[WRITTEN EXERCISE] Quote the material below word for word, keeping every line in its original order.

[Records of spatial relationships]
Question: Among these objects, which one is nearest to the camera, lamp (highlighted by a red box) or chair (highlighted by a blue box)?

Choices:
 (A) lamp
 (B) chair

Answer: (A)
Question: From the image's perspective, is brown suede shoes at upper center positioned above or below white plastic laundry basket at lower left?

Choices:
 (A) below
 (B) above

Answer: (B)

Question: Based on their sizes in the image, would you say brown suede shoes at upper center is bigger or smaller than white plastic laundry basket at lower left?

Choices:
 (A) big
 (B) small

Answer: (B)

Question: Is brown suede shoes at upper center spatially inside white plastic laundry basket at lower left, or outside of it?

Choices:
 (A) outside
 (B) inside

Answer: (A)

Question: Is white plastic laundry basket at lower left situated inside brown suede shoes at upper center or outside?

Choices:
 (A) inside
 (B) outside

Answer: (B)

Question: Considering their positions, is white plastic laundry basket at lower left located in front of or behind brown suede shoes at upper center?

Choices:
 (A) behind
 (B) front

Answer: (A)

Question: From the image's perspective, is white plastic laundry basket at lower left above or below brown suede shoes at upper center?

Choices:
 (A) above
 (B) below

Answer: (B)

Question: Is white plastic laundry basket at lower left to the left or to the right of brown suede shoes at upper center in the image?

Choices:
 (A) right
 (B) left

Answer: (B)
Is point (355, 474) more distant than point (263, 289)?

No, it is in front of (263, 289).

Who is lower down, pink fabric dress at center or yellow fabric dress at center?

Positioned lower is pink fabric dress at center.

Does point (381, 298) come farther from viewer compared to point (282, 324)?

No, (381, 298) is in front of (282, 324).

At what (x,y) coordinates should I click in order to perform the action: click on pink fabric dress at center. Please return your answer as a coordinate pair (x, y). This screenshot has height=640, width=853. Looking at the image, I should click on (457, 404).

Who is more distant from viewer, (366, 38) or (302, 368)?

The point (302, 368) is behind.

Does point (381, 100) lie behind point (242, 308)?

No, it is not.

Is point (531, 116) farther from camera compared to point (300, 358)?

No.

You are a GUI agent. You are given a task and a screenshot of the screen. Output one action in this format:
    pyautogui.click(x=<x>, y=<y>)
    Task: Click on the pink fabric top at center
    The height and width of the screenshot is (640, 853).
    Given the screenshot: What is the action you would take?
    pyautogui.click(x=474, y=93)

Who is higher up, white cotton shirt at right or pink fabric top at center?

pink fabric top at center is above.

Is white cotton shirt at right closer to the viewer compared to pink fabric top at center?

[SOLUTION TO THIS TASK]
Question: Among these objects, which one is nearest to the camera, lamp (highlighted by a red box) or chair (highlighted by a blue box)?

Choices:
 (A) lamp
 (B) chair

Answer: (A)
Question: From the image's perspective, is brown suede shoes at upper center positioned above or below white plastic laundry basket at lower left?

Choices:
 (A) below
 (B) above

Answer: (B)

Question: Based on their sizes in the image, would you say brown suede shoes at upper center is bigger or smaller than white plastic laundry basket at lower left?

Choices:
 (A) big
 (B) small

Answer: (B)

Question: Is brown suede shoes at upper center spatially inside white plastic laundry basket at lower left, or outside of it?

Choices:
 (A) outside
 (B) inside

Answer: (A)

Question: Is white plastic laundry basket at lower left situated inside brown suede shoes at upper center or outside?

Choices:
 (A) inside
 (B) outside

Answer: (B)

Question: Considering their positions, is white plastic laundry basket at lower left located in front of or behind brown suede shoes at upper center?

Choices:
 (A) behind
 (B) front

Answer: (A)

Question: From the image's perspective, is white plastic laundry basket at lower left above or below brown suede shoes at upper center?

Choices:
 (A) above
 (B) below

Answer: (B)

Question: Is white plastic laundry basket at lower left to the left or to the right of brown suede shoes at upper center in the image?

Choices:
 (A) right
 (B) left

Answer: (B)
Is point (355, 474) more distant than point (263, 289)?

No, it is in front of (263, 289).

Who is lower down, pink fabric dress at center or yellow fabric dress at center?

Positioned lower is pink fabric dress at center.

Does point (381, 298) come farther from viewer compared to point (282, 324)?

No, (381, 298) is in front of (282, 324).

At what (x,y) coordinates should I click in order to perform the action: click on pink fabric dress at center. Please return your answer as a coordinate pair (x, y). This screenshot has height=640, width=853. Looking at the image, I should click on (457, 404).

Who is more distant from viewer, (366, 38) or (302, 368)?

The point (302, 368) is behind.

Does point (381, 100) lie behind point (242, 308)?

No, it is not.

Is point (531, 116) farther from camera compared to point (300, 358)?

No.

You are a GUI agent. You are given a task and a screenshot of the screen. Output one action in this format:
    pyautogui.click(x=<x>, y=<y>)
    Task: Click on the pink fabric top at center
    The height and width of the screenshot is (640, 853).
    Given the screenshot: What is the action you would take?
    pyautogui.click(x=474, y=93)

Who is higher up, white cotton shirt at right or pink fabric top at center?

pink fabric top at center is above.

Is white cotton shirt at right closer to the viewer compared to pink fabric top at center?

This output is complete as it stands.